> _Data supplied_:
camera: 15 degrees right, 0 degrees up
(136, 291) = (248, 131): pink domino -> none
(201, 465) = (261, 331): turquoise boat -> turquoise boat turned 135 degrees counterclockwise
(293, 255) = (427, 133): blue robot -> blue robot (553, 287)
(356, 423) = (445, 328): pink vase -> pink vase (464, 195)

> _Instructions to follow_: Each line of the data must come back exactly as written.

> _Task answer_:
camera: 15 degrees right, 0 degrees up
(136, 291) = (248, 131): pink domino -> none
(201, 465) = (261, 331): turquoise boat -> turquoise boat turned 135 degrees counterclockwise
(293, 255) = (427, 133): blue robot -> blue robot (553, 287)
(356, 423) = (445, 328): pink vase -> pink vase (464, 195)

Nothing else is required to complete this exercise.